TASK TO CARRY OUT:
Output every line of the data exactly as it appears.

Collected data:
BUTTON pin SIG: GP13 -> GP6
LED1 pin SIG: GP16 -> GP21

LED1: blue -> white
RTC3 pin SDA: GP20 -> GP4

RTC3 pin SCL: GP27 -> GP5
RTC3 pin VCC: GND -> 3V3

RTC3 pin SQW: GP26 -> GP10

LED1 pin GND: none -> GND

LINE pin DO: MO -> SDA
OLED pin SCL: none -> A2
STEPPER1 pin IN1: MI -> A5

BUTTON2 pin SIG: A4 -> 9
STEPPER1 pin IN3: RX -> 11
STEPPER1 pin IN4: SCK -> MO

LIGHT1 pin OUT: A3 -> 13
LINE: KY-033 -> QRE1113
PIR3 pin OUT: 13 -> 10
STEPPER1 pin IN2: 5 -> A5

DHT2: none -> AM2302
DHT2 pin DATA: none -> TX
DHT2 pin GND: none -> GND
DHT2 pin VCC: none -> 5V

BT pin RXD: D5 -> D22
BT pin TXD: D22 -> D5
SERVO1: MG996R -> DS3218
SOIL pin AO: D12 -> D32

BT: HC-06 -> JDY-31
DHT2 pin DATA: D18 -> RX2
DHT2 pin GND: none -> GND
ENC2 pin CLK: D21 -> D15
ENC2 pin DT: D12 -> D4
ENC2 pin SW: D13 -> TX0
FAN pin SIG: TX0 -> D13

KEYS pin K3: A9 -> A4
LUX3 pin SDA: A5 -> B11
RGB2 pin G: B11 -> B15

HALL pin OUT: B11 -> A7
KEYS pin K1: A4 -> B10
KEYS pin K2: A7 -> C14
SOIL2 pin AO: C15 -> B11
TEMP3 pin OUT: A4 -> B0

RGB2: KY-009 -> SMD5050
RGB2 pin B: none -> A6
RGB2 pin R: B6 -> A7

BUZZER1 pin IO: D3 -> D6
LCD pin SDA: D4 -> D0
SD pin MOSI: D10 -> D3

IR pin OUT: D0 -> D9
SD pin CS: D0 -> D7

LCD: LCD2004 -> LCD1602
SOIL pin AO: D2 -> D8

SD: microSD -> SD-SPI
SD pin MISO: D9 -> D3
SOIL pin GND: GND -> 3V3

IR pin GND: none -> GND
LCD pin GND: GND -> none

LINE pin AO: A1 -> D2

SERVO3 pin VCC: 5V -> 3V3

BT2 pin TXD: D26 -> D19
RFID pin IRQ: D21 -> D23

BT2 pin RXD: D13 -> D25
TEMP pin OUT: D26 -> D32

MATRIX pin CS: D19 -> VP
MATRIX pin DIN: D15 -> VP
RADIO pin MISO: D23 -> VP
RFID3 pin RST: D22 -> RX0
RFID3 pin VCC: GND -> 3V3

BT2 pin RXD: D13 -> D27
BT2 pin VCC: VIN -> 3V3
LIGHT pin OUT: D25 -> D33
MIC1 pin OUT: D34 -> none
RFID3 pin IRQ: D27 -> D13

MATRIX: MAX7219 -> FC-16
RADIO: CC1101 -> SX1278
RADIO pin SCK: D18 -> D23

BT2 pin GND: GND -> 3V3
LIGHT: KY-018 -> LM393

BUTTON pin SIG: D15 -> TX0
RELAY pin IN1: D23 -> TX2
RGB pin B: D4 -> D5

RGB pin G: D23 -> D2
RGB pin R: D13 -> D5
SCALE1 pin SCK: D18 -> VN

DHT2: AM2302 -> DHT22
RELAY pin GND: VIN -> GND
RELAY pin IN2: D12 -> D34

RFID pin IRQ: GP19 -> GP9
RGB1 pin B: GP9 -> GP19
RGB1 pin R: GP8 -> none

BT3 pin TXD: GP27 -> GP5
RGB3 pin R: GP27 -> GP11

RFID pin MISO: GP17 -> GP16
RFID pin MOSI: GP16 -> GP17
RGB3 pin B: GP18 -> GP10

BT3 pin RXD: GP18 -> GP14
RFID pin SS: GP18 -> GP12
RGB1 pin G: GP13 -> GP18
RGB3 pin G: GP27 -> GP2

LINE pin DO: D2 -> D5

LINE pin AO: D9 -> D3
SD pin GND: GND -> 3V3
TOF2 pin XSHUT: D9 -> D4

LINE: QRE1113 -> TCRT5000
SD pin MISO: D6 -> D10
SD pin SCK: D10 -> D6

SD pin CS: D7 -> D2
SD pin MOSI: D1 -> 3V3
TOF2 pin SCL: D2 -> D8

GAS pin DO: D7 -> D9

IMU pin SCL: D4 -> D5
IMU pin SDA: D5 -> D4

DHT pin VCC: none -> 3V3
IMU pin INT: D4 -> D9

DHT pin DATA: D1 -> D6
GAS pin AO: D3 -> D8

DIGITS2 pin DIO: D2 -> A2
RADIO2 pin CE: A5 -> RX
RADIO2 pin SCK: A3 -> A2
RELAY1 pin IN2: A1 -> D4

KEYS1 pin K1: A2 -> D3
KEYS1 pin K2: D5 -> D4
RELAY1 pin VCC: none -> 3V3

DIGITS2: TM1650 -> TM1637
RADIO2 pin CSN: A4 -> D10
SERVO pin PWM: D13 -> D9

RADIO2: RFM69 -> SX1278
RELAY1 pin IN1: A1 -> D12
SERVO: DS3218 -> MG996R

FINISHED TASK:
BUTTON pin SIG: GP13 -> GP6
LED1 pin SIG: GP16 -> GP21

LED1: blue -> white
RTC3 pin SDA: GP20 -> GP4

RTC3 pin SCL: GP27 -> GP5
RTC3 pin VCC: GND -> 3V3

RTC3 pin SQW: GP26 -> GP10

LED1 pin GND: none -> GND

LINE pin DO: MO -> SDA
OLED pin SCL: none -> A2
STEPPER1 pin IN1: MI -> A5

BUTTON2 pin SIG: A4 -> 9
STEPPER1 pin IN3: RX -> 11
STEPPER1 pin IN4: SCK -> MO

LIGHT1 pin OUT: A3 -> 13
LINE: KY-033 -> QRE1113
PIR3 pin OUT: 13 -> 10
STEPPER1 pin IN2: 5 -> A5

DHT2: none -> AM2302
DHT2 pin DATA: none -> TX
DHT2 pin GND: none -> GND
DHT2 pin VCC: none -> 5V

BT pin RXD: D5 -> D22
BT pin TXD: D22 -> D5
SERVO1: MG996R -> DS3218
SOIL pin AO: D12 -> D32

BT: HC-06 -> JDY-31
DHT2 pin DATA: D18 -> RX2
DHT2 pin GND: none -> GND
ENC2 pin CLK: D21 -> D15
ENC2 pin DT: D12 -> D4
ENC2 pin SW: D13 -> TX0
FAN pin SIG: TX0 -> D13

KEYS pin K3: A9 -> A4
LUX3 pin SDA: A5 -> B11
RGB2 pin G: B11 -> B15

HALL pin OUT: B11 -> A7
KEYS pin K1: A4 -> B10
KEYS pin K2: A7 -> C14
SOIL2 pin AO: C15 -> B11
TEMP3 pin OUT: A4 -> B0

RGB2: KY-009 -> SMD5050
RGB2 pin B: none -> A6
RGB2 pin R: B6 -> A7

BUZZER1 pin IO: D3 -> D6
LCD pin SDA: D4 -> D0
SD pin MOSI: D10 -> D3

IR pin OUT: D0 -> D9
SD pin CS: D0 -> D7

LCD: LCD2004 -> LCD1602
SOIL pin AO: D2 -> D8

SD: microSD -> SD-SPI
SD pin MISO: D9 -> D3
SOIL pin GND: GND -> 3V3

IR pin GND: none -> GND
LCD pin GND: GND -> none

LINE pin AO: A1 -> D2

SERVO3 pin VCC: 5V -> 3V3

BT2 pin TXD: D26 -> D19
RFID pin IRQ: D21 -> D23

BT2 pin RXD: D13 -> D25
TEMP pin OUT: D26 -> D32

MATRIX pin CS: D19 -> VP
MATRIX pin DIN: D15 -> VP
RADIO pin MISO: D23 -> VP
RFID3 pin RST: D22 -> RX0
RFID3 pin VCC: GND -> 3V3

BT2 pin RXD: D13 -> D27
BT2 pin VCC: VIN -> 3V3
LIGHT pin OUT: D25 -> D33
MIC1 pin OUT: D34 -> none
RFID3 pin IRQ: D27 -> D13

MATRIX: MAX7219 -> FC-16
RADIO: CC1101 -> SX1278
RADIO pin SCK: D18 -> D23

BT2 pin GND: GND -> 3V3
LIGHT: KY-018 -> LM393

BUTTON pin SIG: D15 -> TX0
RELAY pin IN1: D23 -> TX2
RGB pin B: D4 -> D5

RGB pin G: D23 -> D2
RGB pin R: D13 -> D5
SCALE1 pin SCK: D18 -> VN

DHT2: AM2302 -> DHT22
RELAY pin GND: VIN -> GND
RELAY pin IN2: D12 -> D34

RFID pin IRQ: GP19 -> GP9
RGB1 pin B: GP9 -> GP19
RGB1 pin R: GP8 -> none

BT3 pin TXD: GP27 -> GP5
RGB3 pin R: GP27 -> GP11

RFID pin MISO: GP17 -> GP16
RFID pin MOSI: GP16 -> GP17
RGB3 pin B: GP18 -> GP10

BT3 pin RXD: GP18 -> GP14
RFID pin SS: GP18 -> GP12
RGB1 pin G: GP13 -> GP18
RGB3 pin G: GP27 -> GP2

LINE pin DO: D2 -> D5

LINE pin AO: D9 -> D3
SD pin GND: GND -> 3V3
TOF2 pin XSHUT: D9 -> D4

LINE: QRE1113 -> TCRT5000
SD pin MISO: D6 -> D10
SD pin SCK: D10 -> D6

SD pin CS: D7 -> D2
SD pin MOSI: D1 -> 3V3
TOF2 pin SCL: D2 -> D8

GAS pin DO: D7 -> D9

IMU pin SCL: D4 -> D5
IMU pin SDA: D5 -> D4

DHT pin VCC: none -> 3V3
IMU pin INT: D4 -> D9

DHT pin DATA: D1 -> D6
GAS pin AO: D3 -> D8

DIGITS2 pin DIO: D2 -> A2
RADIO2 pin CE: A5 -> RX
RADIO2 pin SCK: A3 -> A2
RELAY1 pin IN2: A1 -> D4

KEYS1 pin K1: A2 -> D3
KEYS1 pin K2: D5 -> D4
RELAY1 pin VCC: none -> 3V3

DIGITS2: TM1650 -> TM1637
RADIO2 pin CSN: A4 -> D10
SERVO pin PWM: D13 -> D9

RADIO2: RFM69 -> SX1278
RELAY1 pin IN1: A1 -> D12
SERVO: DS3218 -> MG996R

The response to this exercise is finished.